(Detected change data)
>>>>

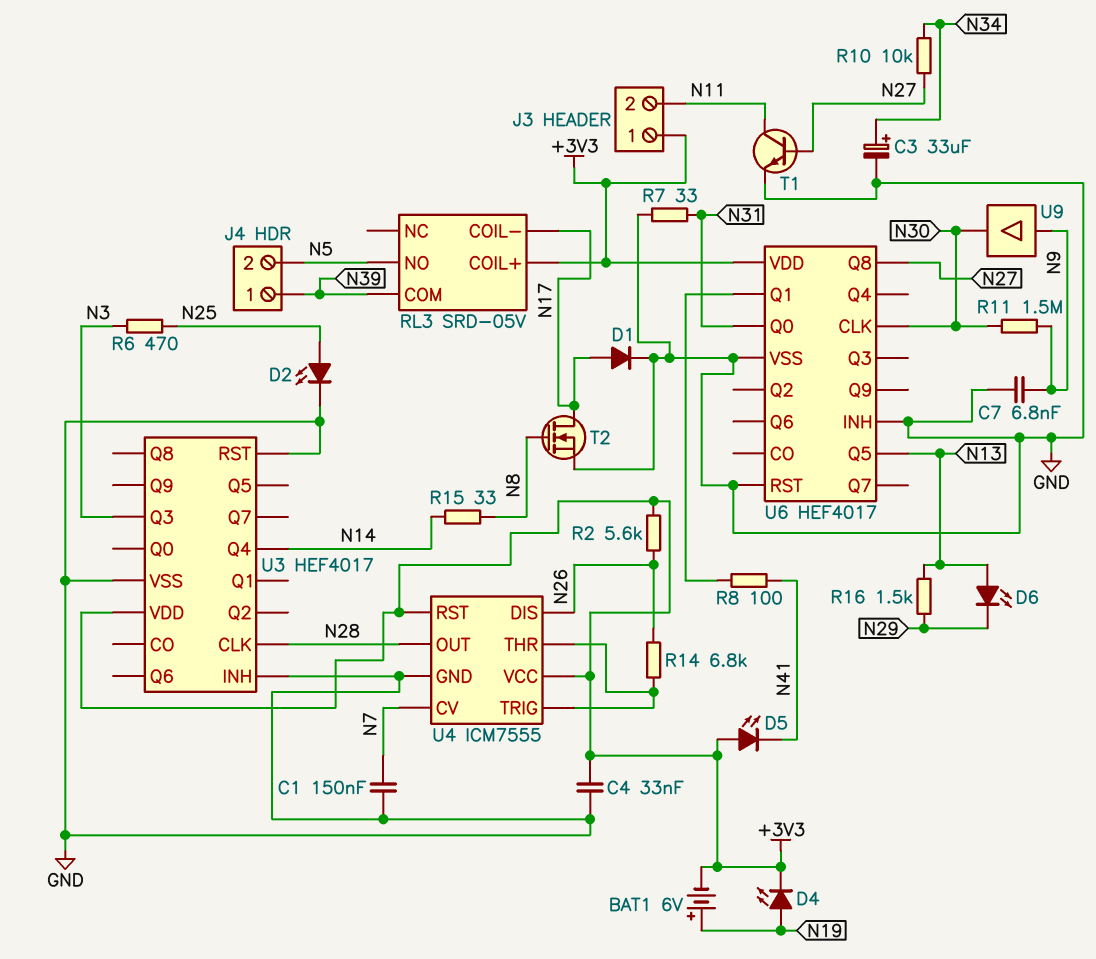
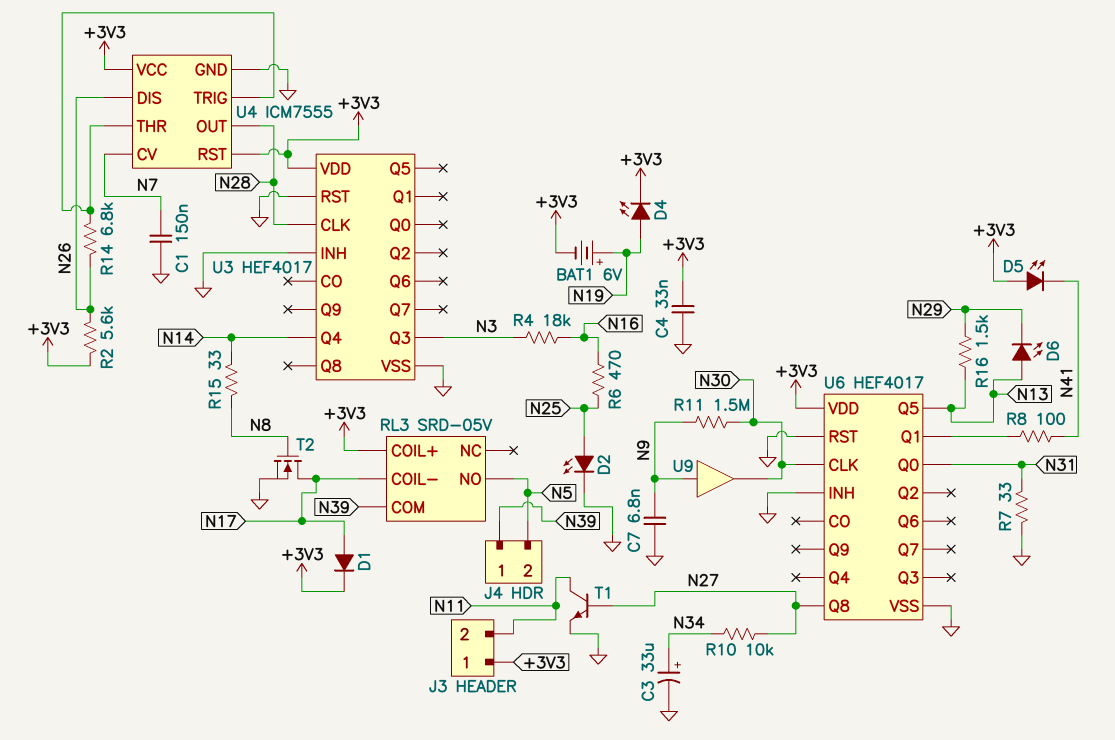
D1: diode (A N17, K GND) -> diode (A N17, K +3V3)
R4: none -> 18k (N3, N16)
R6: 470 (N3, N25) -> 470 (N16, N25)

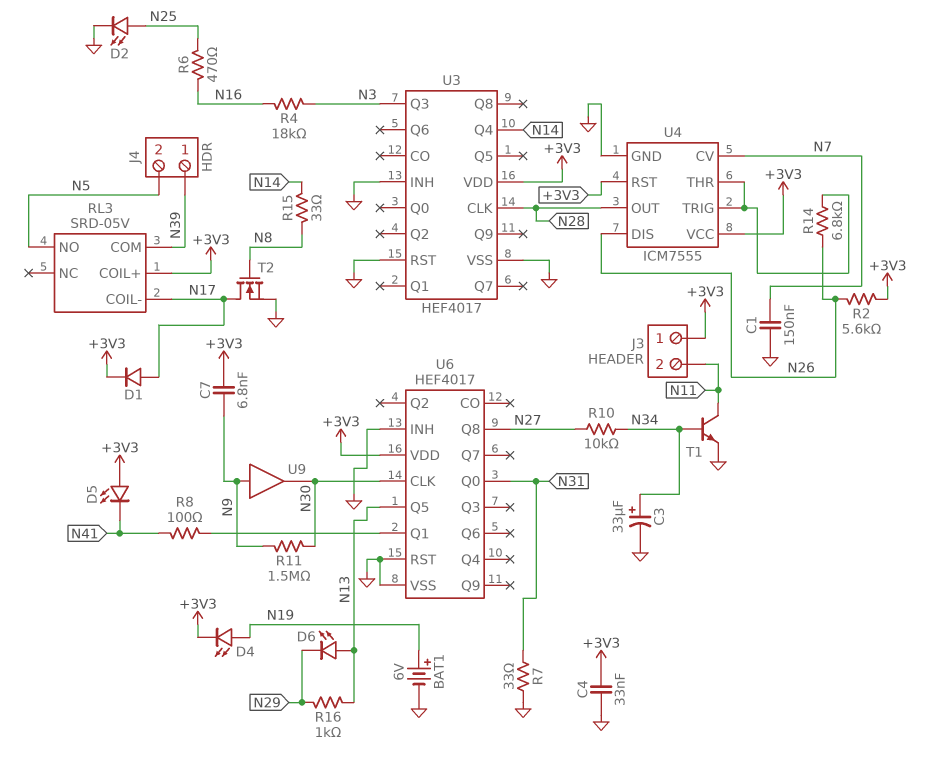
BAT1: 6V (plus N19, minus +3V3) -> 6V (plus N19, minus GND)
C7: 6.8nF (GND, N9) -> 6.8nF (+3V3, N9)
R16: 1.5k (N13, N29) -> 1k (N13, N29)
T1: NPN (B N27, C N11, E GND) -> NPN (B N34, C N11, E GND)

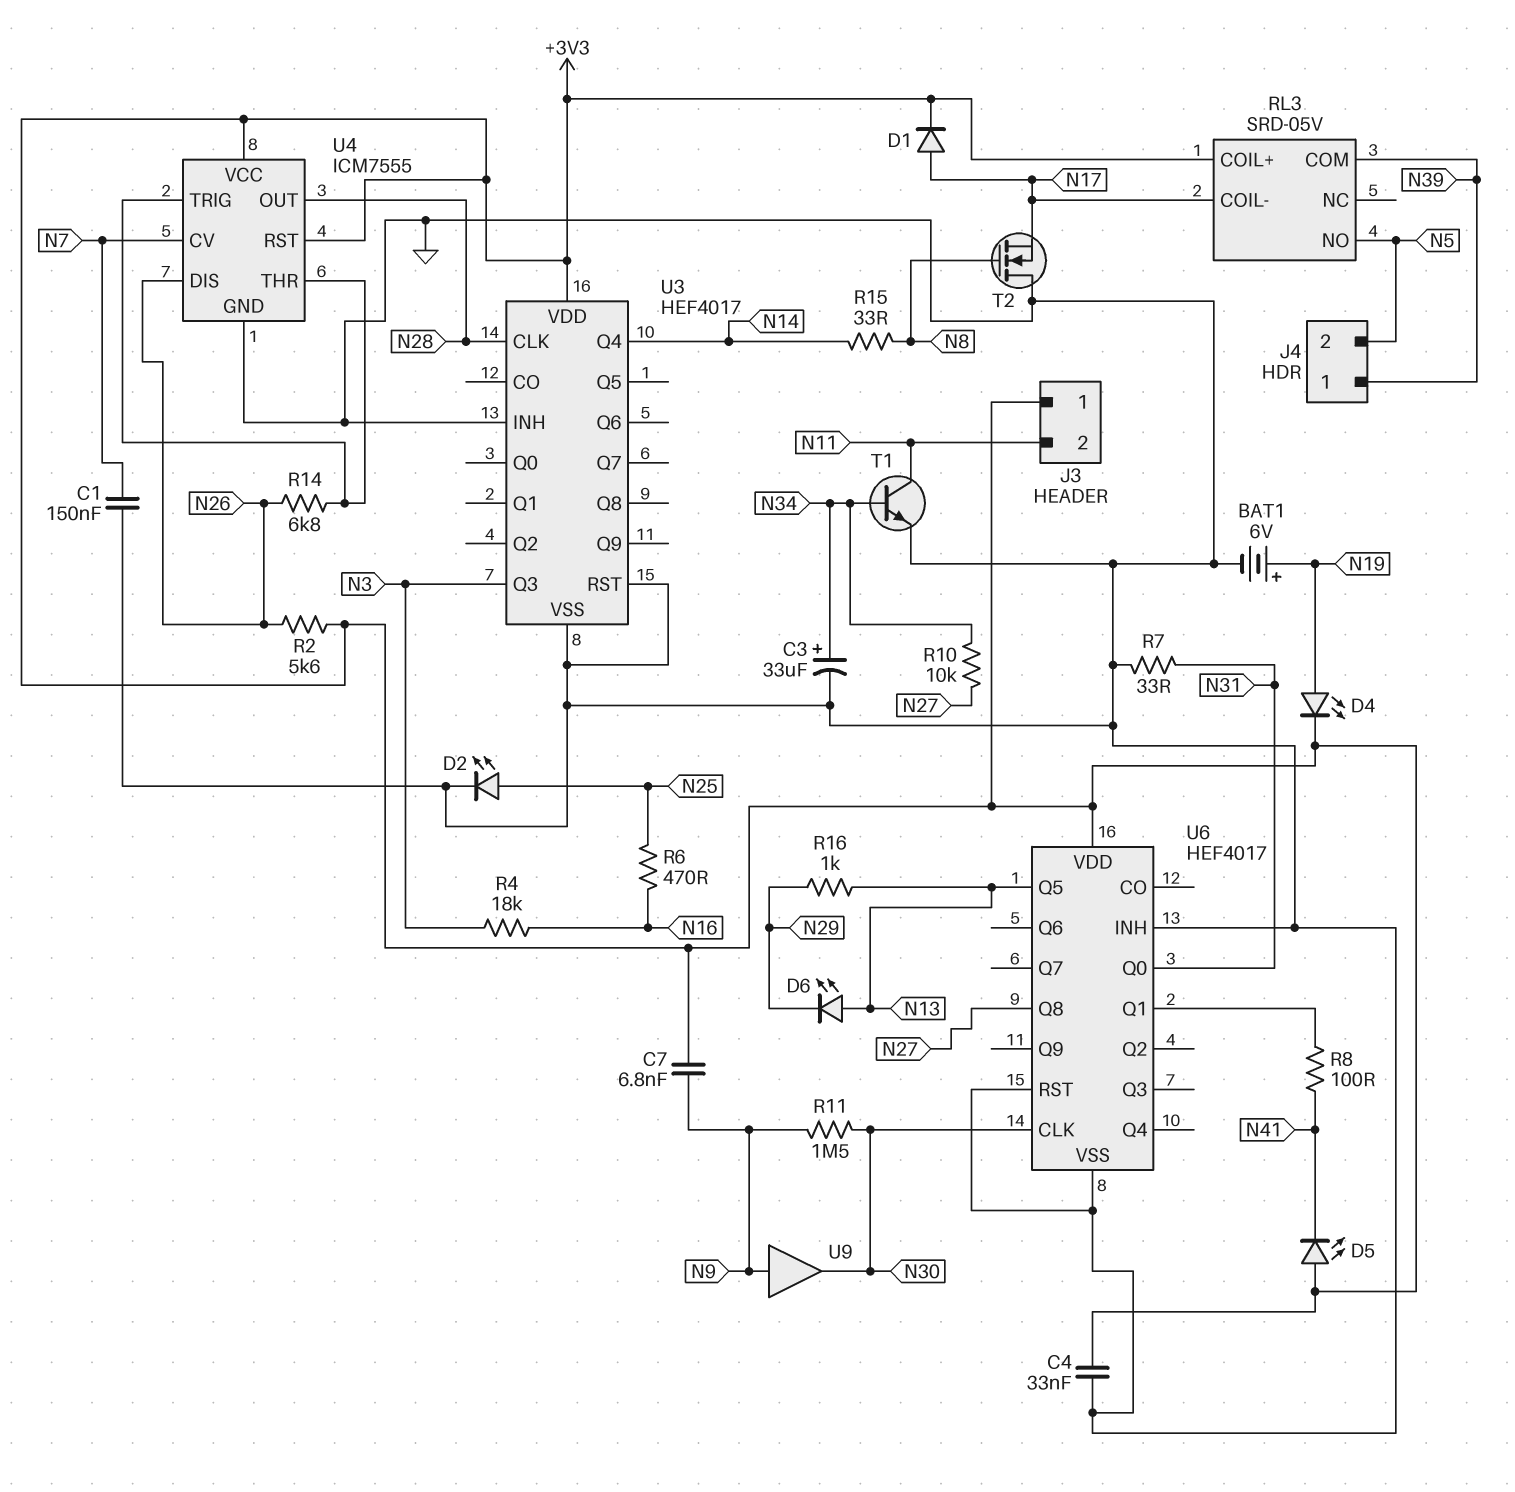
T2: NMOS (G N8, D N17, S GND) -> NMOS (G N8, D GND, S N17)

<<<<

An exact copy of the data above is required, printed without its pictures.

* **RESPONSE TO THIS TASK**
D1: diode (A N17, K GND) -> diode (A N17, K +3V3)
R4: none -> 18k (N3, N16)
R6: 470 (N3, N25) -> 470 (N16, N25)

BAT1: 6V (plus N19, minus +3V3) -> 6V (plus N19, minus GND)
C7: 6.8nF (GND, N9) -> 6.8nF (+3V3, N9)
R16: 1.5k (N13, N29) -> 1k (N13, N29)
T1: NPN (B N27, C N11, E GND) -> NPN (B N34, C N11, E GND)

T2: NMOS (G N8, D N17, S GND) -> NMOS (G N8, D GND, S N17)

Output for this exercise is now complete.